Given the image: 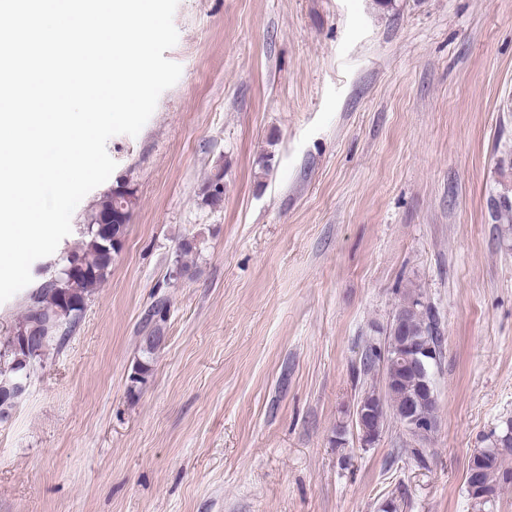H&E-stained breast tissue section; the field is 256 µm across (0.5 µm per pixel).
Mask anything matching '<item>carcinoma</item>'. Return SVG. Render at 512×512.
I'll return each instance as SVG.
<instances>
[{"instance_id":"1","label":"carcinoma","mask_w":512,"mask_h":512,"mask_svg":"<svg viewBox=\"0 0 512 512\" xmlns=\"http://www.w3.org/2000/svg\"><path fill=\"white\" fill-rule=\"evenodd\" d=\"M115 203L112 191L101 195L87 211L84 217L83 240L78 247L62 253L55 262L53 273L39 281L25 295L24 310L18 321L25 322L36 331H45L44 324L53 319L58 309L62 308L64 299L72 297L81 303L89 300L95 288L104 283L112 270V264L118 255L117 249L107 252L103 247L104 241L98 233V225L91 223V219L100 211H111ZM421 294L412 292L403 300L404 307L408 308L403 317V326L406 333L414 337L416 344L425 346L443 345V335L439 329L436 316L429 306L421 305ZM82 319L78 314L71 321L49 332L46 335L43 355L34 354L21 347L14 346L11 338L0 336V374L11 371L17 365L37 363L41 359H50L73 333ZM163 336L147 348H141L143 359L133 366L128 380V391L133 394L148 382L152 372L151 361ZM390 373L400 377V380L385 393L386 406L392 416L401 412L406 401L417 390L416 381L401 369L400 364L389 365ZM387 413V414H389ZM387 414L381 415V424H386ZM512 449V434L509 428L498 433H491L487 449L490 454L473 456L469 467H476L481 471V494H472L470 498L482 508L493 506L498 487L512 484V467L506 464V457L502 449Z\"/></svg>"}]
</instances>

WORK REQUIRED ▸ Nothing but the lines from the one with "Mask anything matching" through the last line should be repeated, each exactly as it stands.

RESULT FOR THIS EXERCISE ▸
Mask anything matching '<item>carcinoma</item>'. Return SVG. Render at 512×512.
I'll return each instance as SVG.
<instances>
[{"instance_id":"1","label":"carcinoma","mask_w":512,"mask_h":512,"mask_svg":"<svg viewBox=\"0 0 512 512\" xmlns=\"http://www.w3.org/2000/svg\"><path fill=\"white\" fill-rule=\"evenodd\" d=\"M115 203L112 191L101 195L87 211L84 217L83 240L78 247L62 253L55 262L53 273L39 281L25 295L24 310L18 321L25 322L36 331H45L44 324L53 319L58 309L62 308L64 299L72 297L81 303L89 300L95 288L104 283L112 270V264L118 255L117 249L107 252L103 247L104 241L98 233V225L91 223V219L100 211H111ZM421 294L412 292L403 300L404 307L408 308L403 317V326L406 333L414 337L416 344L425 346L443 345V335L439 329L436 316L429 306L421 305ZM82 319L78 314L71 321L49 332L46 335L43 355L34 354L21 347L14 346L11 338L0 336V374L11 371L17 365L37 363L41 359H50L73 333ZM163 336L147 348H141L143 359L133 366L128 380V391L133 394L148 382L152 372L151 361ZM390 373L400 377V380L385 393L386 406L392 416L401 412L406 401L417 390L416 381L401 369L400 364L389 365ZM387 413V414H389ZM387 414L381 415V424H386ZM512 449V434L509 428L498 433H491L487 449L490 454L473 456L469 467H476L481 471V494H472L470 498L482 508L493 506L498 487L512 484V467L506 464V457L502 449Z\"/></svg>"}]
</instances>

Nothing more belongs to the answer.